— WHAT IS REQUIRED —
Give every entry below again, exactly as written, and skip the images.

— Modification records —

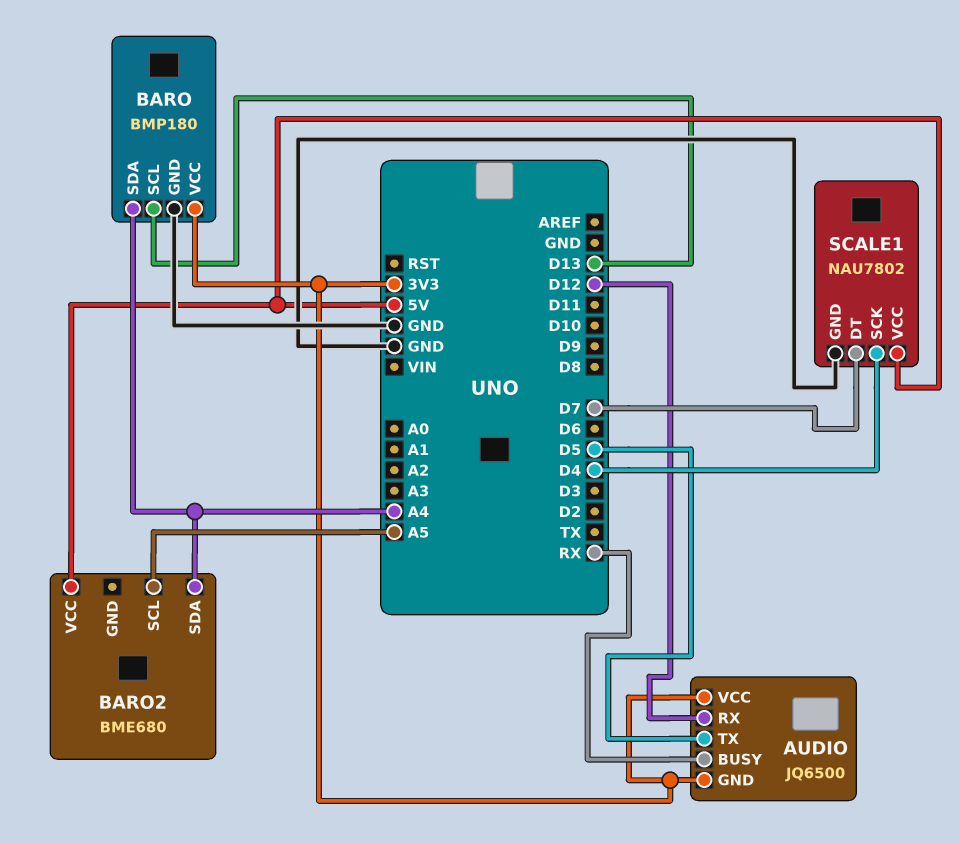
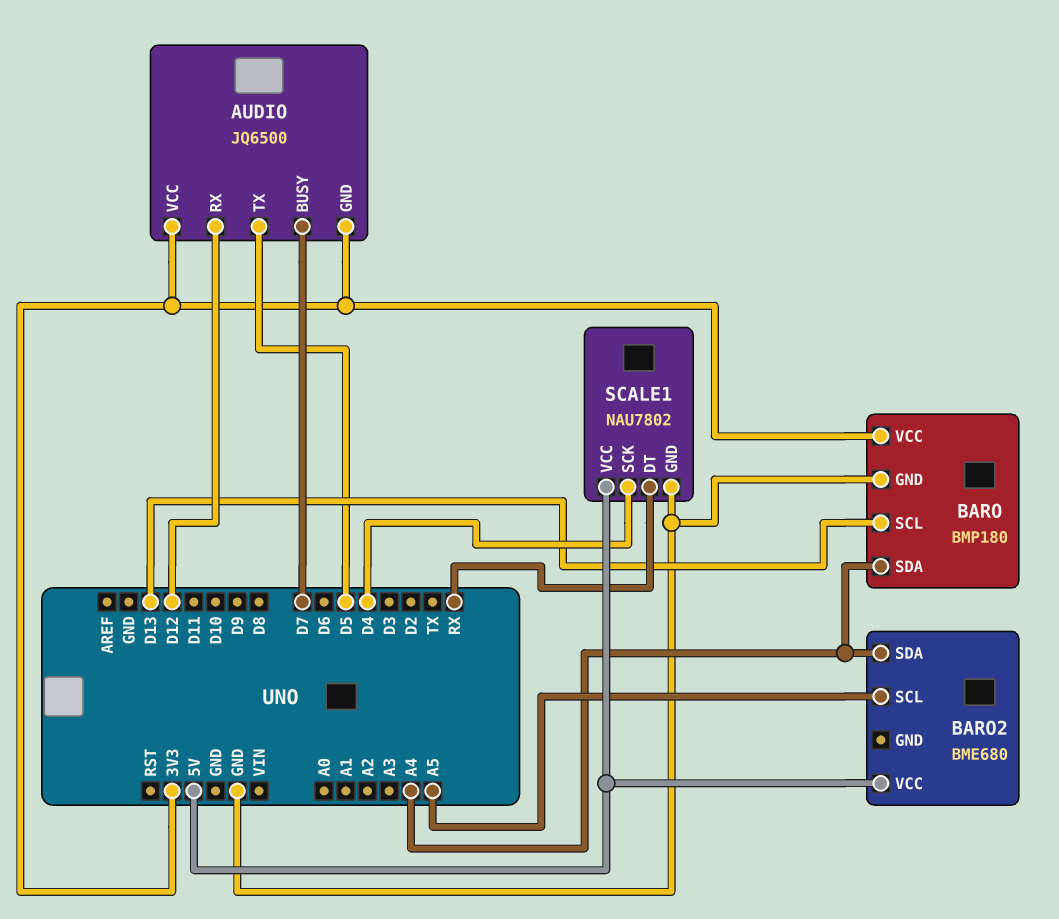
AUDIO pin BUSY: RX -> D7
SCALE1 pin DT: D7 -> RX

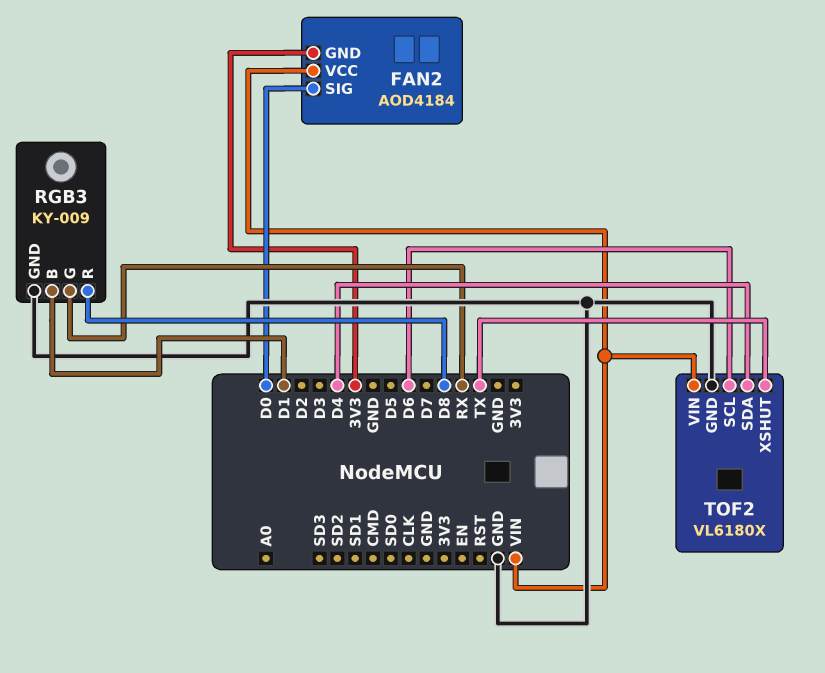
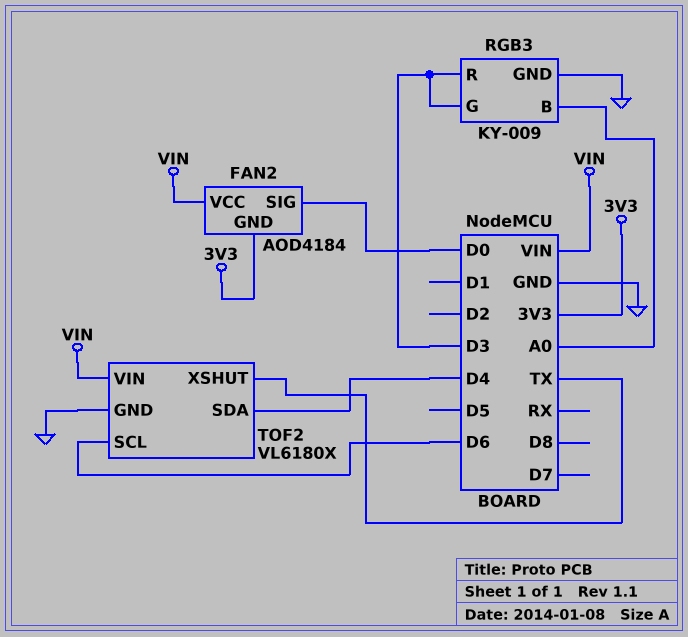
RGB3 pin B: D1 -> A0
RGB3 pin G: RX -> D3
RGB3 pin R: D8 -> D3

— ANSWER TO THIS TASK —
AUDIO pin BUSY: RX -> D7
SCALE1 pin DT: D7 -> RX

RGB3 pin B: D1 -> A0
RGB3 pin G: RX -> D3
RGB3 pin R: D8 -> D3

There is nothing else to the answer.